=== The problem ===
Every entry that follows should be repeated exactly; drop the images.

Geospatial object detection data
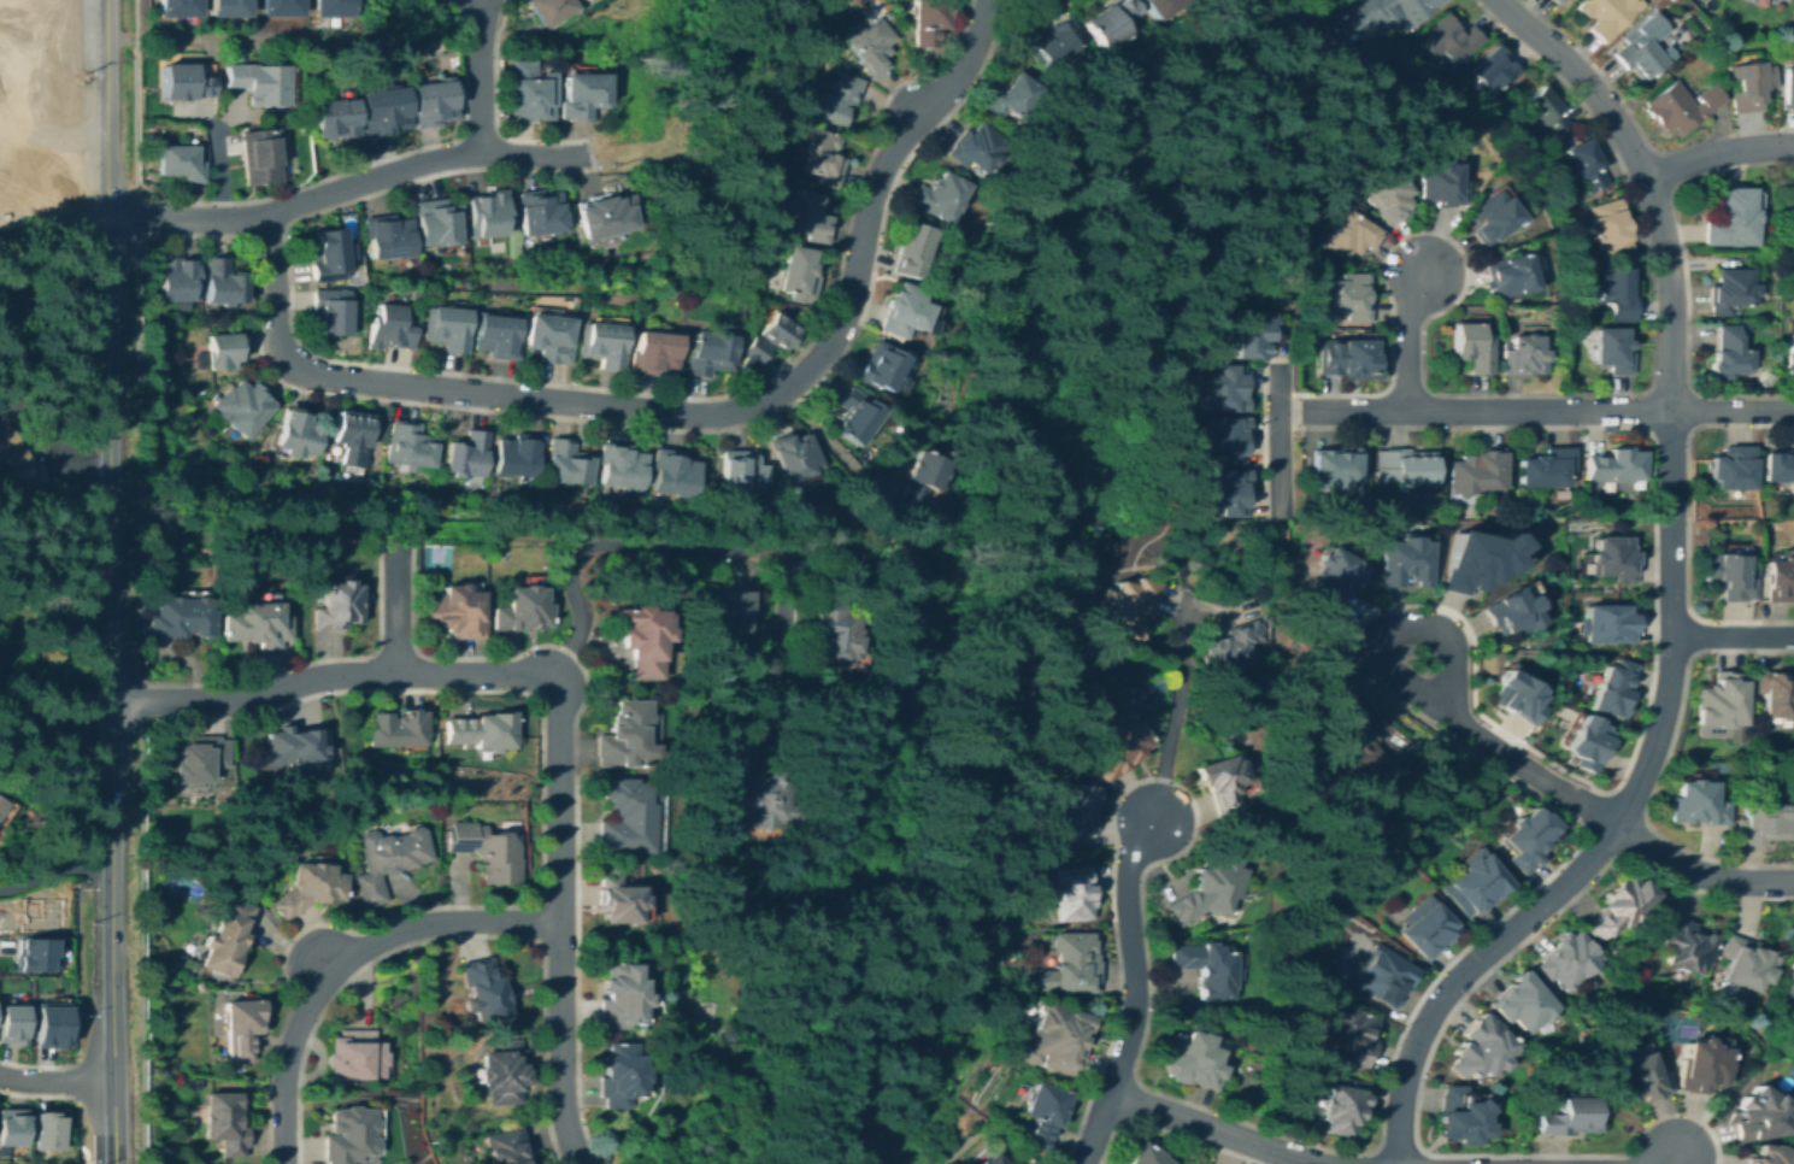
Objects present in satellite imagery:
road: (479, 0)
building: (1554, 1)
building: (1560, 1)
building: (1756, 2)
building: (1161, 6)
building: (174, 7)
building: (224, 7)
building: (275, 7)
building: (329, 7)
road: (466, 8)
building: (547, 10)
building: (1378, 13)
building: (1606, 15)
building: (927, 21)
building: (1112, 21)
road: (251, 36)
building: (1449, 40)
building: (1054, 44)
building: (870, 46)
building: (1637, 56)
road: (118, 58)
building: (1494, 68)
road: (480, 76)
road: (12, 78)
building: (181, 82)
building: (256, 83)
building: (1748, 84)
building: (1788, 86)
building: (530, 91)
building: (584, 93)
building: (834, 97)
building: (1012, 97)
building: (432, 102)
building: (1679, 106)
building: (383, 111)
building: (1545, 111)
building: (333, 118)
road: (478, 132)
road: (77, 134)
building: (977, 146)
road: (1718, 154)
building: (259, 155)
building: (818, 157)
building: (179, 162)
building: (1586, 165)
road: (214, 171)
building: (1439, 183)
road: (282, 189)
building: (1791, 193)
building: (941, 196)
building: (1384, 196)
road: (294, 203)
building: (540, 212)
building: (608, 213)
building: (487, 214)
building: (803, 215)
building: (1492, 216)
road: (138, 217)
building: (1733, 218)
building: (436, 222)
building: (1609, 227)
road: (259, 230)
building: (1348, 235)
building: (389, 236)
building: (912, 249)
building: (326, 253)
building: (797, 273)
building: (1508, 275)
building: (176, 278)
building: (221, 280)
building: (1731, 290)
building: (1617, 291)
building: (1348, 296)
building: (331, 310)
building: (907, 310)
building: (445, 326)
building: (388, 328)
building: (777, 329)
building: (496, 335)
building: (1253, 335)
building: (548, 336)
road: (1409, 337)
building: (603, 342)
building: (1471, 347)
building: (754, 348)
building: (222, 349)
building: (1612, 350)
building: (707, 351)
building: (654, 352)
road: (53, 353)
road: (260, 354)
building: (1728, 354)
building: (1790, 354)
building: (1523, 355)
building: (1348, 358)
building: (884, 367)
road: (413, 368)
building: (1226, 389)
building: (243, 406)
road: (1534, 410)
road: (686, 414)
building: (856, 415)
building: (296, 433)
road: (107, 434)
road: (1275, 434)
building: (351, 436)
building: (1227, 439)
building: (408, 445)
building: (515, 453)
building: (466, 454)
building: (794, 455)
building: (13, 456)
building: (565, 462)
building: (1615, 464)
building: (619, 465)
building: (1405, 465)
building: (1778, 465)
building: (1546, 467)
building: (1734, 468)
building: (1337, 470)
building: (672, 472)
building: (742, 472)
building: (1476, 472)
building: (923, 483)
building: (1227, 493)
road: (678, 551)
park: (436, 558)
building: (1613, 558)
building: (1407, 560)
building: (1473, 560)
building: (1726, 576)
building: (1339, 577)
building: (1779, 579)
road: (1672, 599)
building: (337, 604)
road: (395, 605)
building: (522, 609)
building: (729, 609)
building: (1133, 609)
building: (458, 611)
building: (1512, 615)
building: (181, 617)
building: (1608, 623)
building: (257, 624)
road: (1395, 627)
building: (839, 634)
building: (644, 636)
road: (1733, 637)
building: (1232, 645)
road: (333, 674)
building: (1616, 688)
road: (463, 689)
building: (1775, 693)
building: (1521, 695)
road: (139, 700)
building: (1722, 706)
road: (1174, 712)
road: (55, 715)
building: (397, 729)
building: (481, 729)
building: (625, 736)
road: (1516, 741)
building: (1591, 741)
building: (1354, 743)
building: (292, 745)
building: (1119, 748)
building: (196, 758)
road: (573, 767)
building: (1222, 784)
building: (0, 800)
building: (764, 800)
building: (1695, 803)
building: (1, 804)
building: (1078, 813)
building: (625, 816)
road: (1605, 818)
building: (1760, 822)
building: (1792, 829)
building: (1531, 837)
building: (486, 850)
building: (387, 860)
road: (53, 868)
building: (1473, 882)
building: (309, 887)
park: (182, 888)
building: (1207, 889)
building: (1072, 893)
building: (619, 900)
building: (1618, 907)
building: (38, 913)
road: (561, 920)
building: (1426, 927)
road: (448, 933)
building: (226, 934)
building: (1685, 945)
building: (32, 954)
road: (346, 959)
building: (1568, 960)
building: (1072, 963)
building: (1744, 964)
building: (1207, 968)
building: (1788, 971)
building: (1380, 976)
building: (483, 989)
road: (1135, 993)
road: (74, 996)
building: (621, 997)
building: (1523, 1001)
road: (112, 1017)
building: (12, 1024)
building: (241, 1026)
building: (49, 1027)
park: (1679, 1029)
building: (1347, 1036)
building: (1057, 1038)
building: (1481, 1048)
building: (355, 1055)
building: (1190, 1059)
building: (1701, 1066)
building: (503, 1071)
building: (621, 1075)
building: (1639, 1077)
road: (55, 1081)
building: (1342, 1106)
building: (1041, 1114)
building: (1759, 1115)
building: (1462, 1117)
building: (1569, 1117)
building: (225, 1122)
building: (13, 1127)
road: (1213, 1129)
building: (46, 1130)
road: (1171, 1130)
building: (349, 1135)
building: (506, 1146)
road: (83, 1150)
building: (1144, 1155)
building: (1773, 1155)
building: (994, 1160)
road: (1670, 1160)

=== Answer for this exercise ===
Objects present in satellite imagery:
road: (479, 0)
building: (1554, 1)
building: (1560, 1)
building: (1756, 2)
building: (1161, 6)
building: (174, 7)
building: (224, 7)
building: (275, 7)
building: (329, 7)
road: (466, 8)
building: (547, 10)
building: (1378, 13)
building: (1606, 15)
building: (927, 21)
building: (1112, 21)
road: (251, 36)
building: (1449, 40)
building: (1054, 44)
building: (870, 46)
building: (1637, 56)
road: (118, 58)
building: (1494, 68)
road: (480, 76)
road: (12, 78)
building: (181, 82)
building: (256, 83)
building: (1748, 84)
building: (1788, 86)
building: (530, 91)
building: (584, 93)
building: (834, 97)
building: (1012, 97)
building: (432, 102)
building: (1679, 106)
building: (383, 111)
building: (1545, 111)
building: (333, 118)
road: (478, 132)
road: (77, 134)
building: (977, 146)
road: (1718, 154)
building: (259, 155)
building: (818, 157)
building: (179, 162)
building: (1586, 165)
road: (214, 171)
building: (1439, 183)
road: (282, 189)
building: (1791, 193)
building: (941, 196)
building: (1384, 196)
road: (294, 203)
building: (540, 212)
building: (608, 213)
building: (487, 214)
building: (803, 215)
building: (1492, 216)
road: (138, 217)
building: (1733, 218)
building: (436, 222)
building: (1609, 227)
road: (259, 230)
building: (1348, 235)
building: (389, 236)
building: (912, 249)
building: (326, 253)
building: (797, 273)
building: (1508, 275)
building: (176, 278)
building: (221, 280)
building: (1731, 290)
building: (1617, 291)
building: (1348, 296)
building: (331, 310)
building: (907, 310)
building: (445, 326)
building: (388, 328)
building: (777, 329)
building: (496, 335)
building: (1253, 335)
building: (548, 336)
road: (1409, 337)
building: (603, 342)
building: (1471, 347)
building: (754, 348)
building: (222, 349)
building: (1612, 350)
building: (707, 351)
building: (654, 352)
road: (53, 353)
road: (260, 354)
building: (1728, 354)
building: (1790, 354)
building: (1523, 355)
building: (1348, 358)
building: (884, 367)
road: (413, 368)
building: (1226, 389)
building: (243, 406)
road: (1534, 410)
road: (686, 414)
building: (856, 415)
building: (296, 433)
road: (107, 434)
road: (1275, 434)
building: (351, 436)
building: (1227, 439)
building: (408, 445)
building: (515, 453)
building: (466, 454)
building: (794, 455)
building: (13, 456)
building: (565, 462)
building: (1615, 464)
building: (619, 465)
building: (1405, 465)
building: (1778, 465)
building: (1546, 467)
building: (1734, 468)
building: (1337, 470)
building: (672, 472)
building: (742, 472)
building: (1476, 472)
building: (923, 483)
building: (1227, 493)
road: (678, 551)
park: (436, 558)
building: (1613, 558)
building: (1407, 560)
building: (1473, 560)
building: (1726, 576)
building: (1339, 577)
building: (1779, 579)
road: (1672, 599)
building: (337, 604)
road: (395, 605)
building: (522, 609)
building: (729, 609)
building: (1133, 609)
building: (458, 611)
building: (1512, 615)
building: (181, 617)
building: (1608, 623)
building: (257, 624)
road: (1395, 627)
building: (839, 634)
building: (644, 636)
road: (1733, 637)
building: (1232, 645)
road: (333, 674)
building: (1616, 688)
road: (463, 689)
building: (1775, 693)
building: (1521, 695)
road: (139, 700)
building: (1722, 706)
road: (1174, 712)
road: (55, 715)
building: (397, 729)
building: (481, 729)
building: (625, 736)
road: (1516, 741)
building: (1591, 741)
building: (1354, 743)
building: (292, 745)
building: (1119, 748)
building: (196, 758)
road: (573, 767)
building: (1222, 784)
building: (0, 800)
building: (764, 800)
building: (1695, 803)
building: (1, 804)
building: (1078, 813)
building: (625, 816)
road: (1605, 818)
building: (1760, 822)
building: (1792, 829)
building: (1531, 837)
building: (486, 850)
building: (387, 860)
road: (53, 868)
building: (1473, 882)
building: (309, 887)
park: (182, 888)
building: (1207, 889)
building: (1072, 893)
building: (619, 900)
building: (1618, 907)
building: (38, 913)
road: (561, 920)
building: (1426, 927)
road: (448, 933)
building: (226, 934)
building: (1685, 945)
building: (32, 954)
road: (346, 959)
building: (1568, 960)
building: (1072, 963)
building: (1744, 964)
building: (1207, 968)
building: (1788, 971)
building: (1380, 976)
building: (483, 989)
road: (1135, 993)
road: (74, 996)
building: (621, 997)
building: (1523, 1001)
road: (112, 1017)
building: (12, 1024)
building: (241, 1026)
building: (49, 1027)
park: (1679, 1029)
building: (1347, 1036)
building: (1057, 1038)
building: (1481, 1048)
building: (355, 1055)
building: (1190, 1059)
building: (1701, 1066)
building: (503, 1071)
building: (621, 1075)
building: (1639, 1077)
road: (55, 1081)
building: (1342, 1106)
building: (1041, 1114)
building: (1759, 1115)
building: (1462, 1117)
building: (1569, 1117)
building: (225, 1122)
building: (13, 1127)
road: (1213, 1129)
building: (46, 1130)
road: (1171, 1130)
building: (349, 1135)
building: (506, 1146)
road: (83, 1150)
building: (1144, 1155)
building: (1773, 1155)
building: (994, 1160)
road: (1670, 1160)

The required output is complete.